#### YOUR GOAL
Taking the data below line by line, count those that include the word "DRIVER" and report the number alone.

(Data excerpts)
________
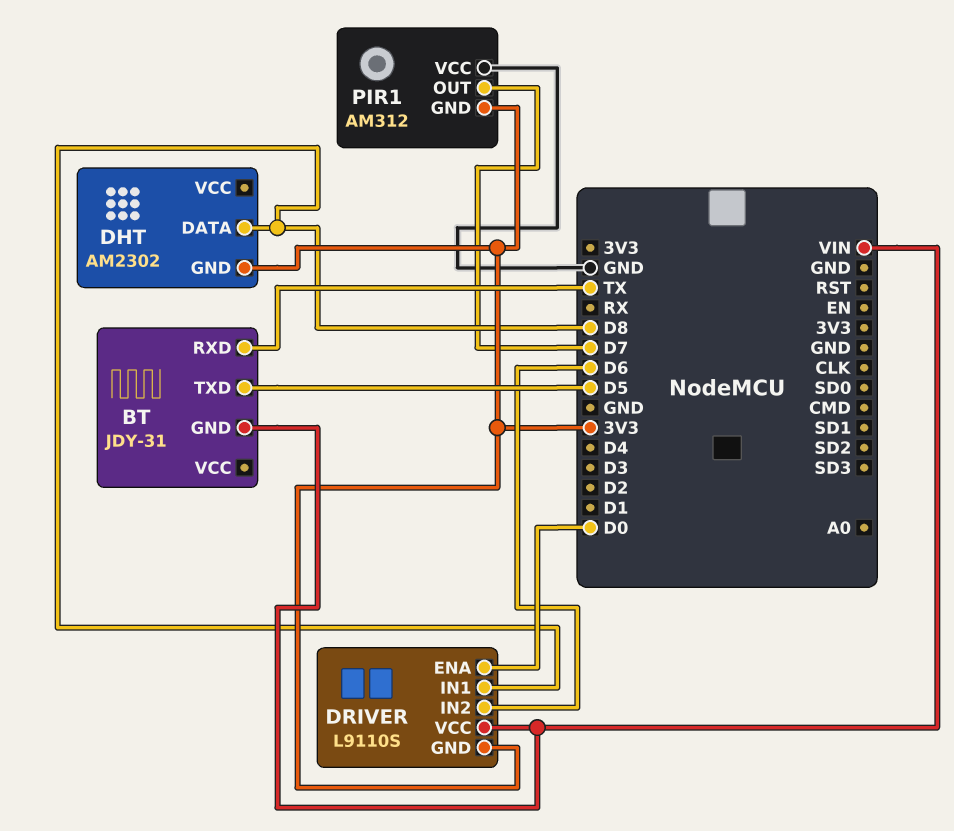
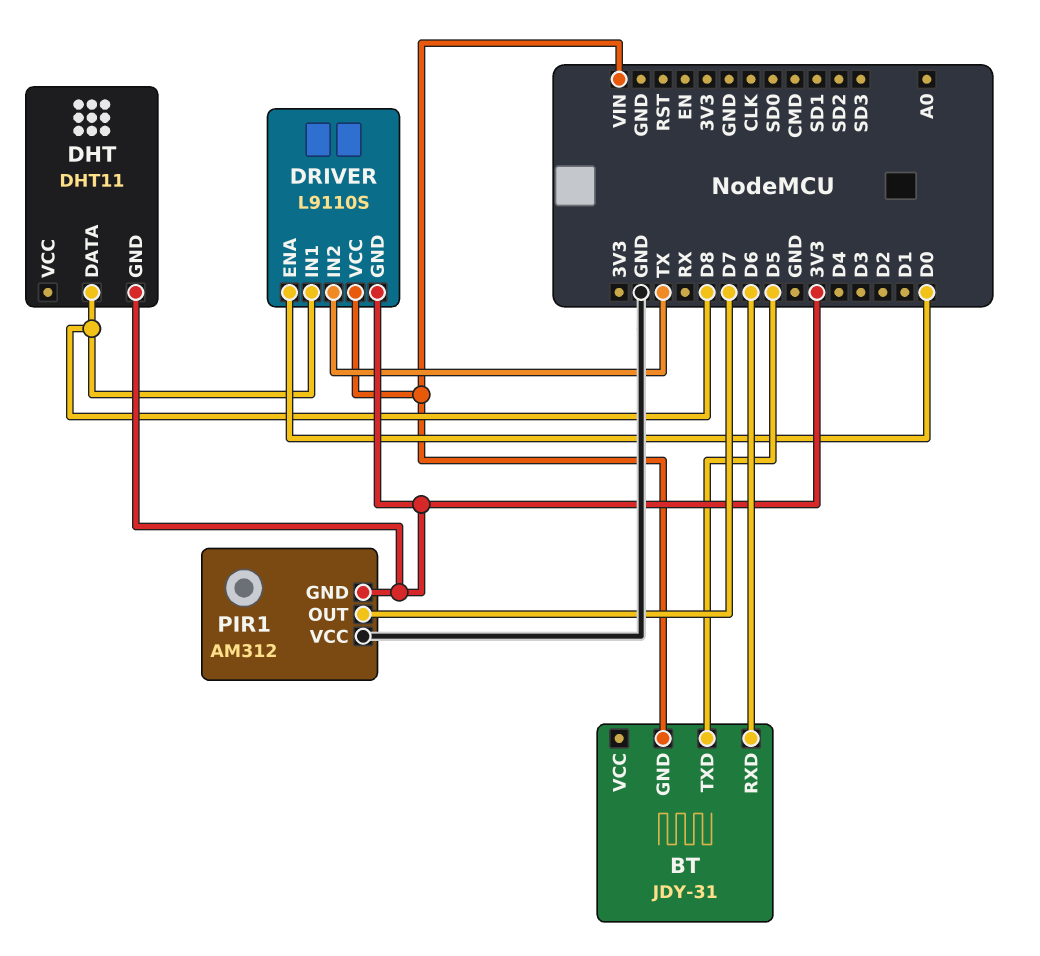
BT pin RXD: TX -> D6
DHT: AM2302 -> DHT11
DRIVER pin IN2: D6 -> TX

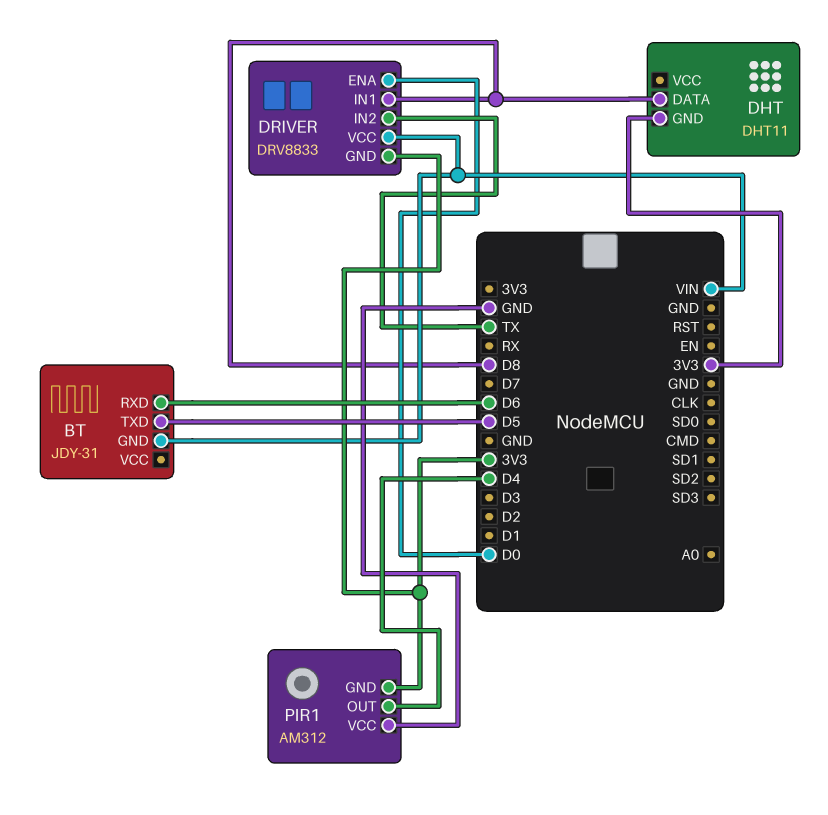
DRIVER: L9110S -> DRV8833
PIR1 pin OUT: D7 -> D4

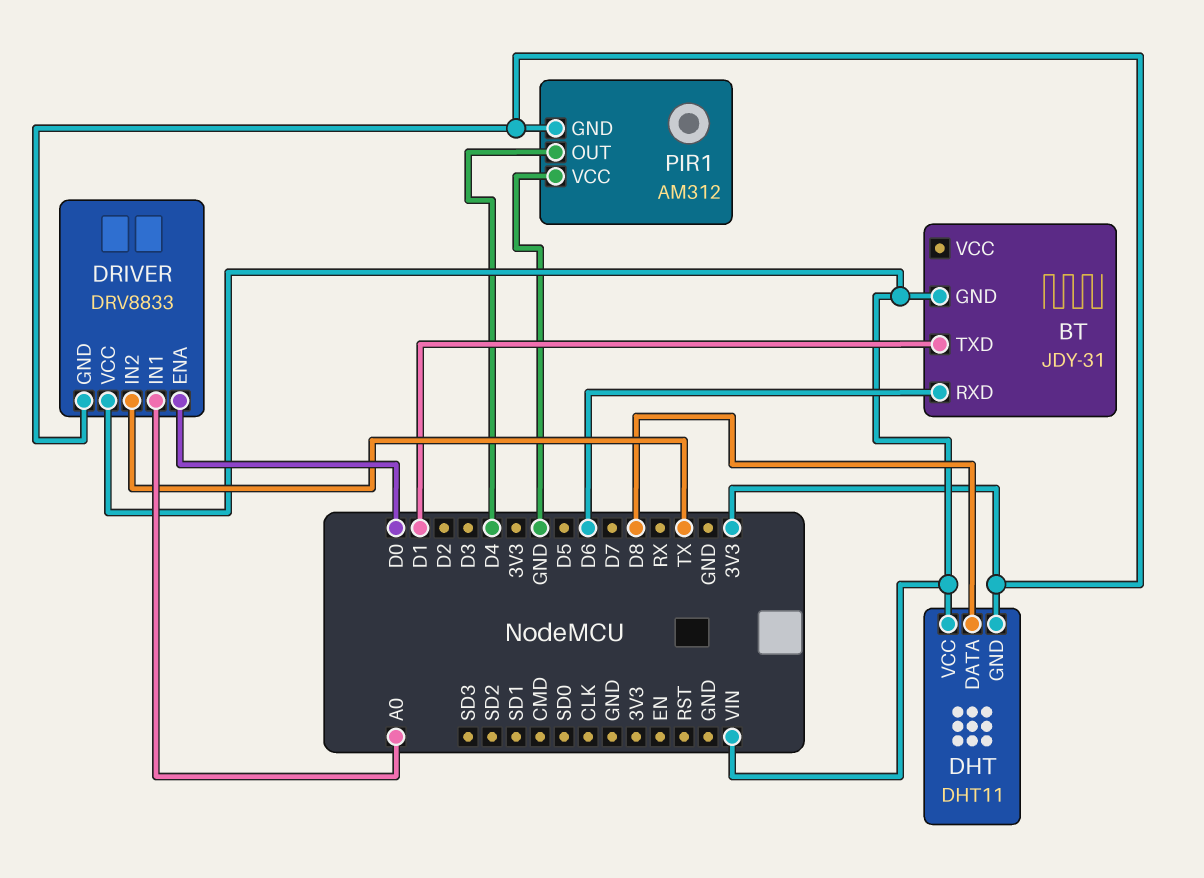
BT pin TXD: D5 -> D1
DHT pin VCC: none -> VIN
DRIVER pin IN1: D8 -> A0

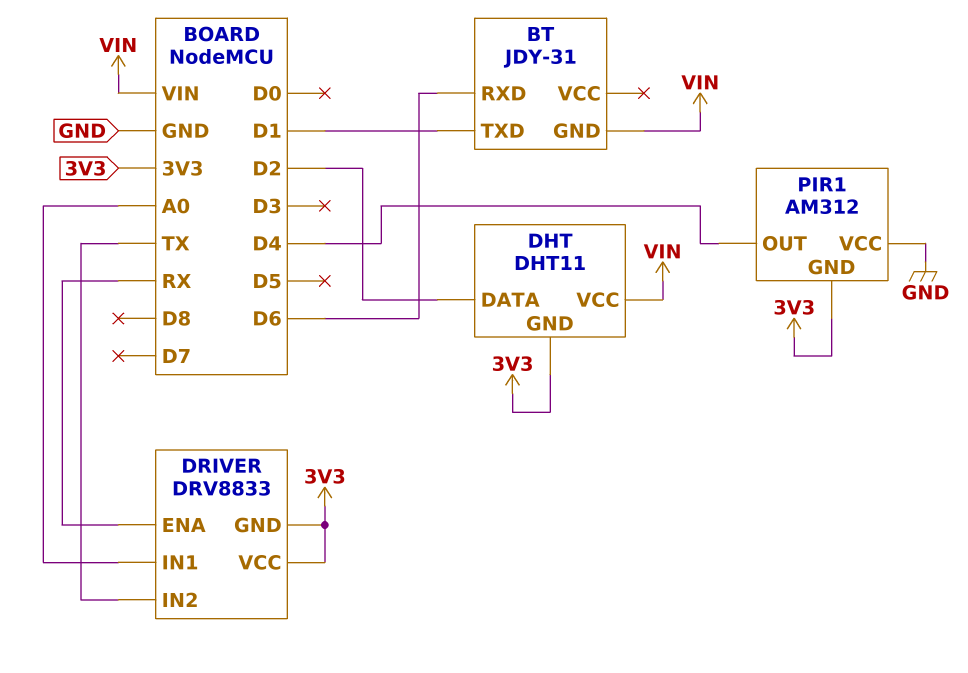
DHT pin DATA: D8 -> D2
DRIVER pin ENA: D0 -> RX
DRIVER pin VCC: VIN -> 3V3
________
#### TASK SOLUTION
5